* **Saved entries**:
☆ ☆ ☆ ☆

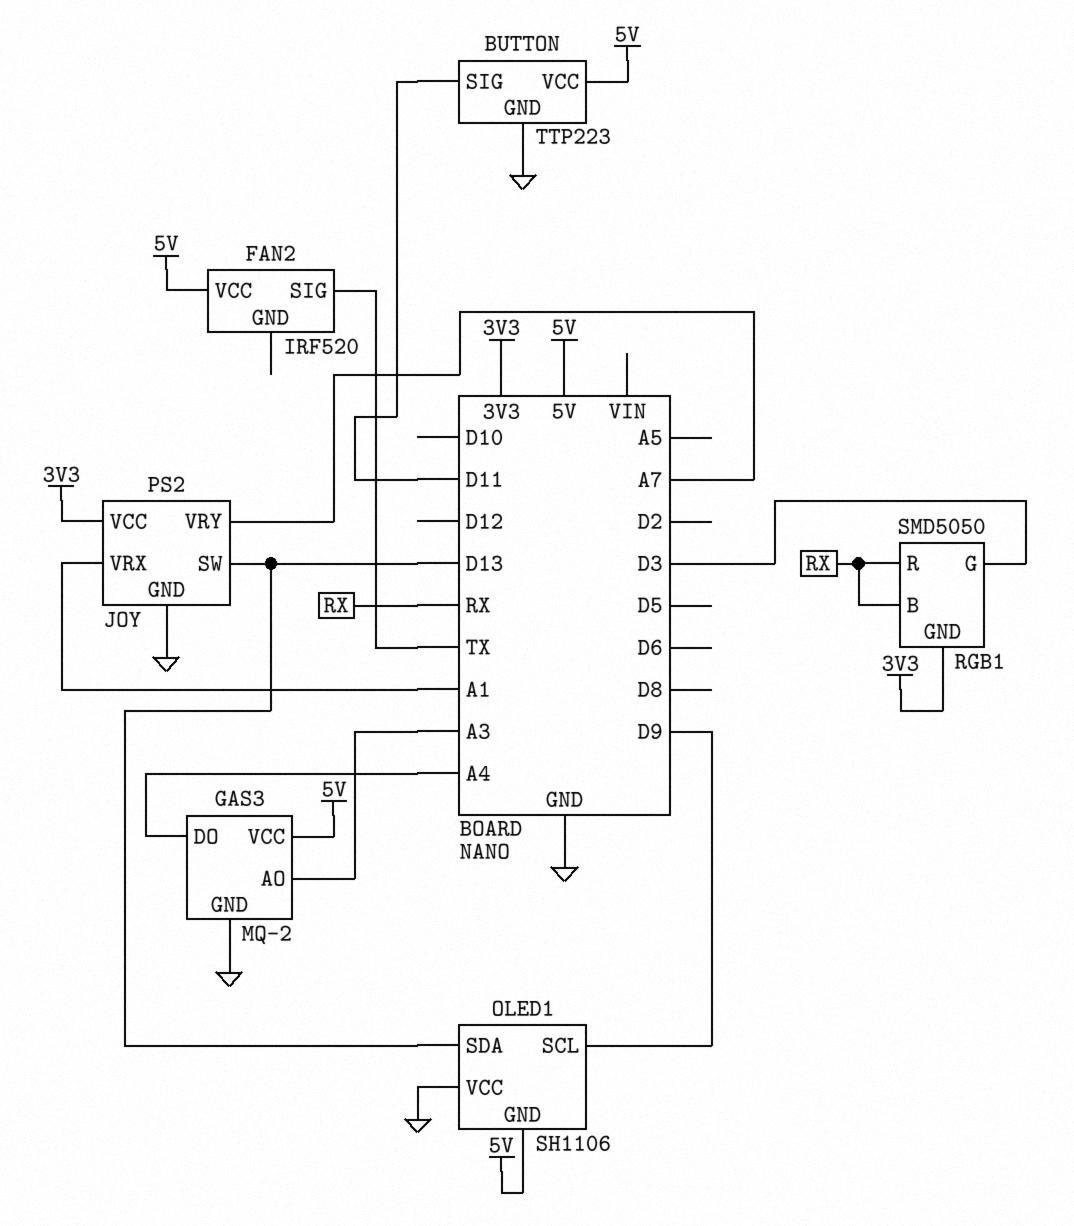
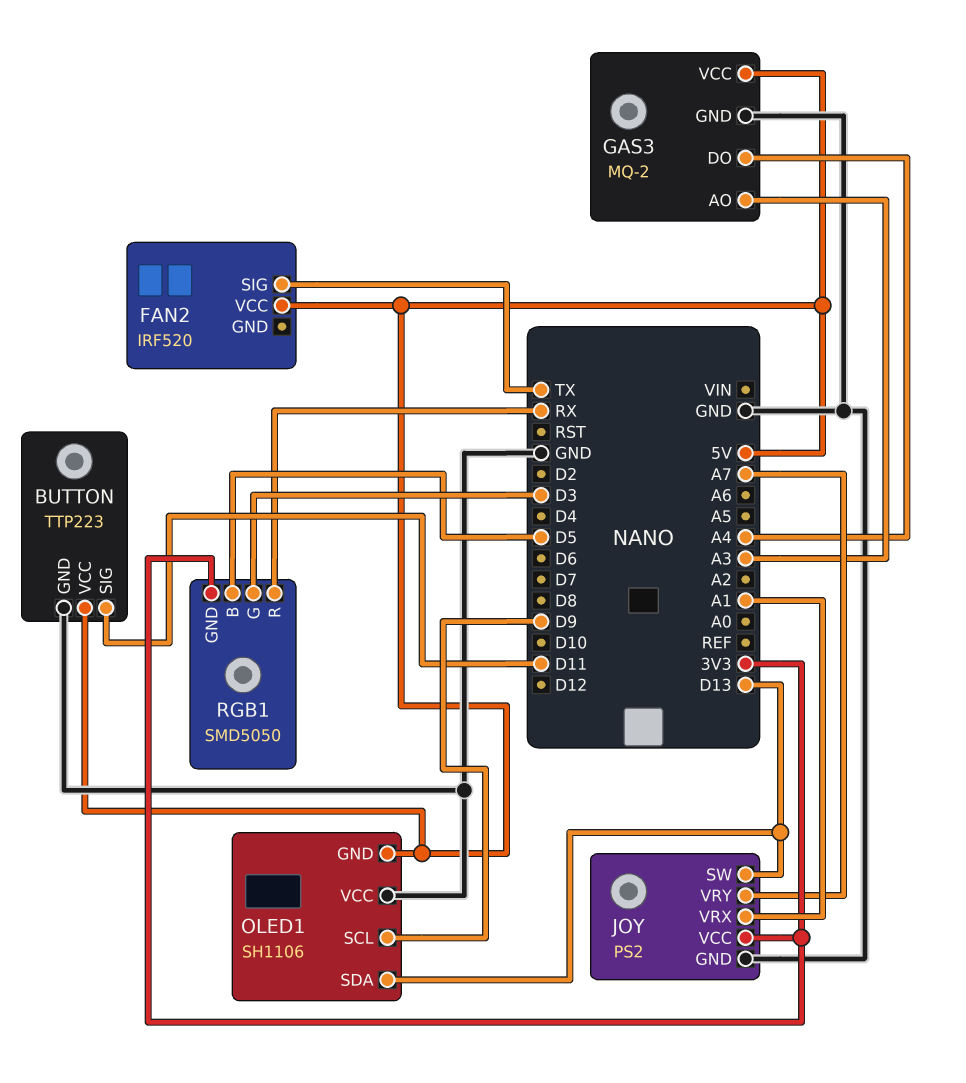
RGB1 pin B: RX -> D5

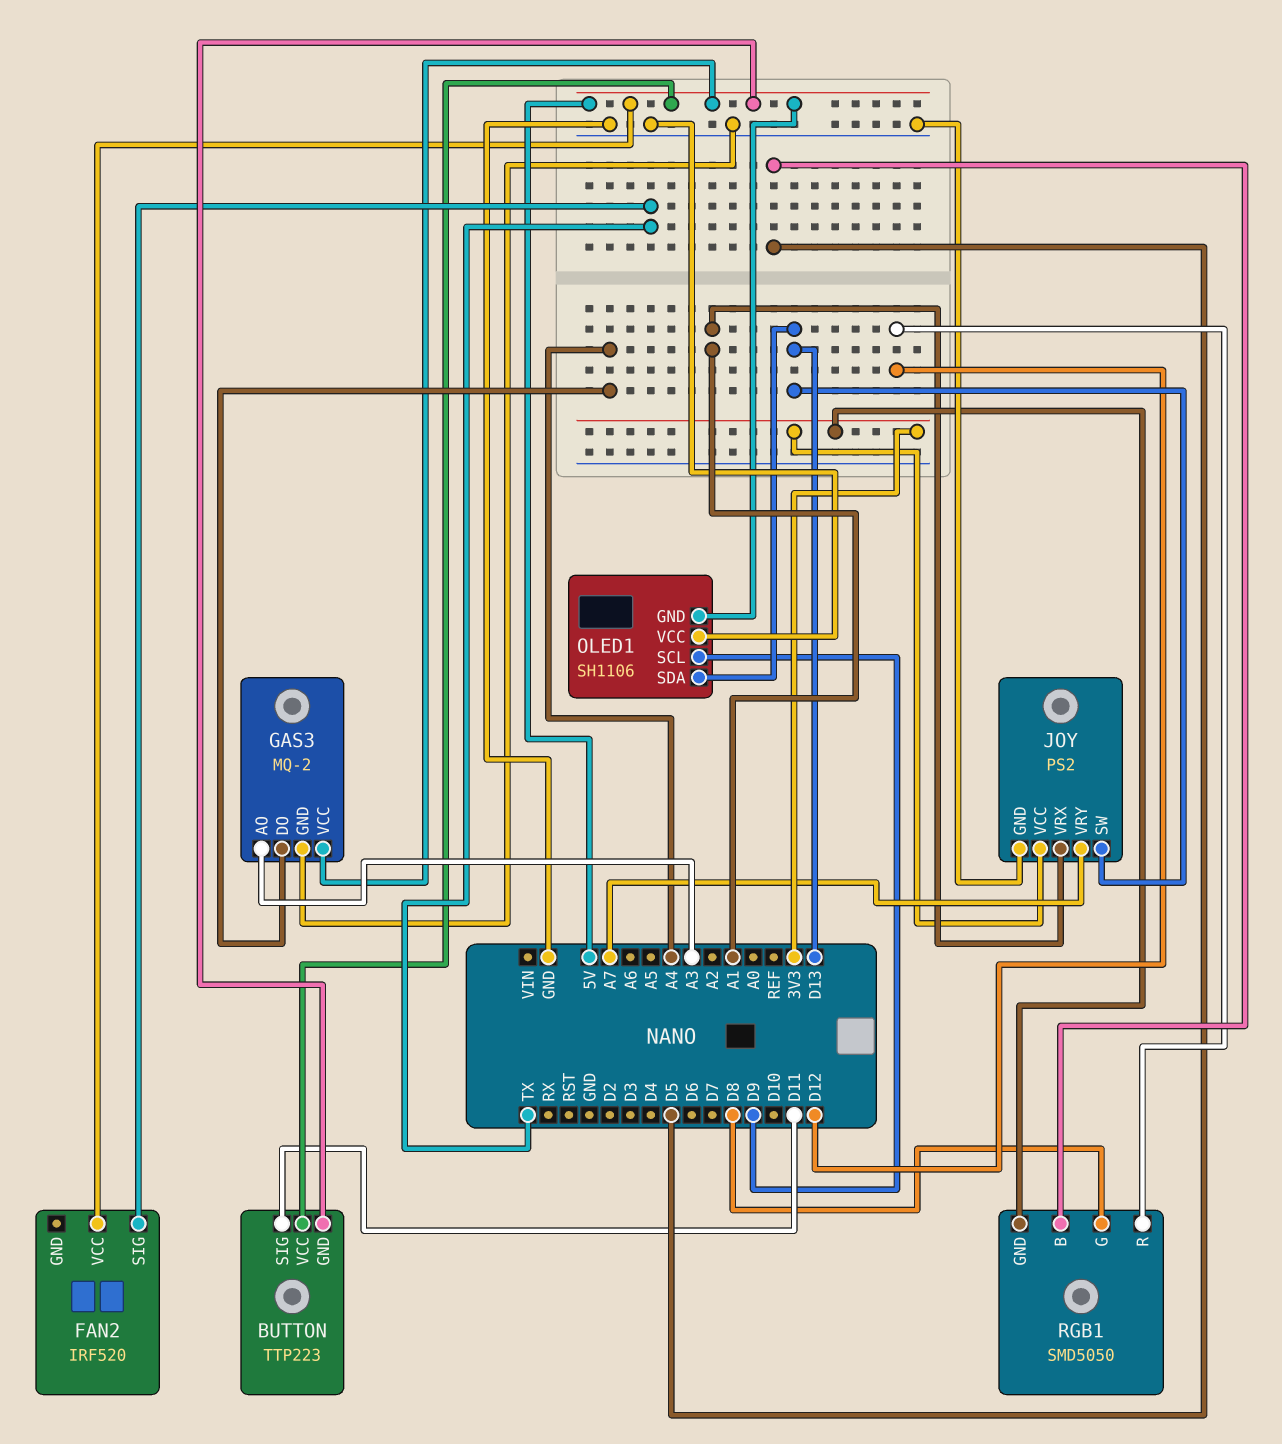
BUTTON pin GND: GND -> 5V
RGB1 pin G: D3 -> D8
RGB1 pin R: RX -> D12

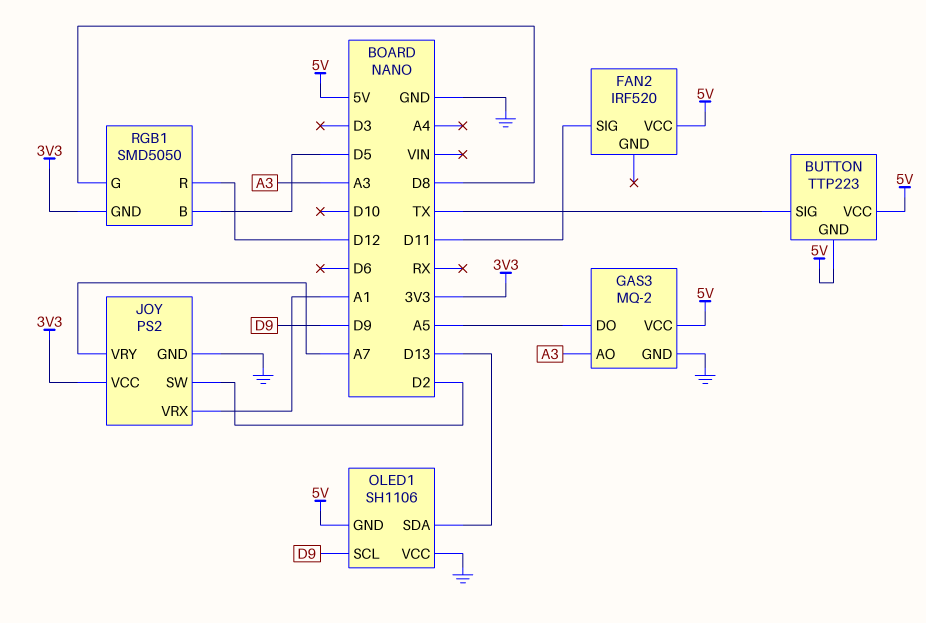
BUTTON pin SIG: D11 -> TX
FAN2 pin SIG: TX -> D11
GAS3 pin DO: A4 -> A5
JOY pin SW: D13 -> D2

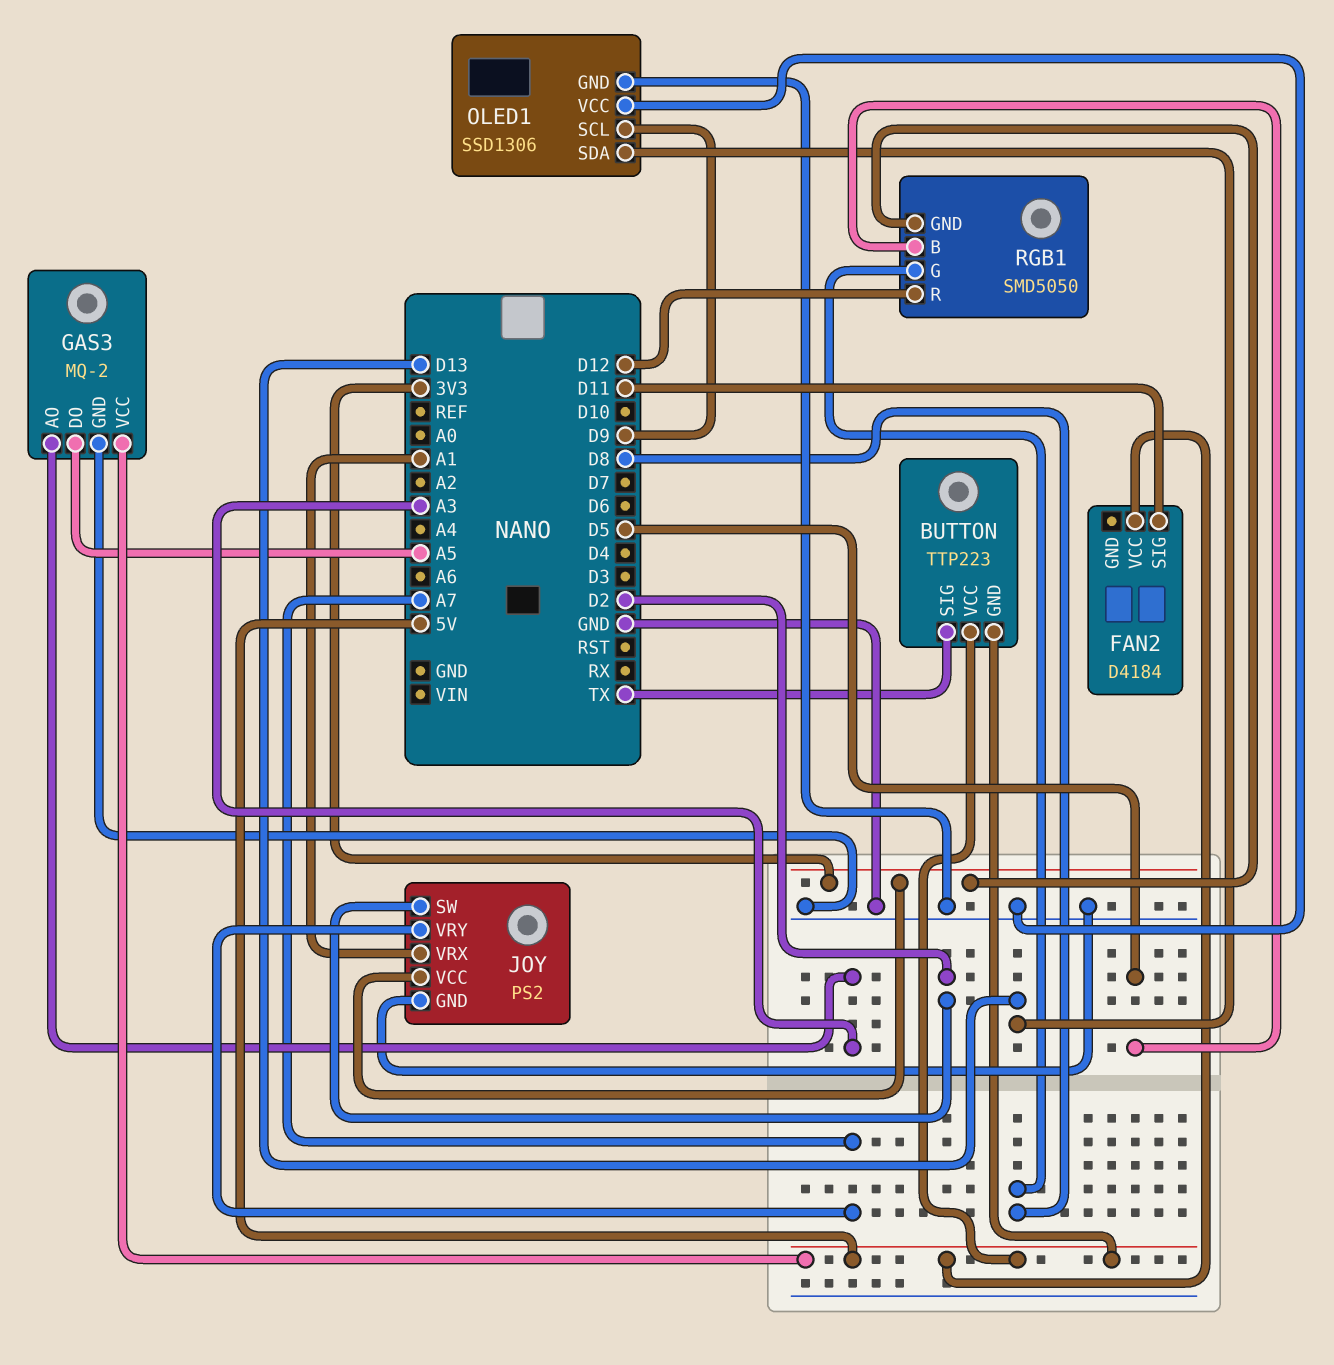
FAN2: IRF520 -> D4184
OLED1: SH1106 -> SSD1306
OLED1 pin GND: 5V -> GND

☆ ☆ ☆ ☆

* **WHAT IS REQUIRED**: Your answer should be one number, the count of lines in the records that contain the string "BUTTON".

* **WRITTEN ANSWER**: 2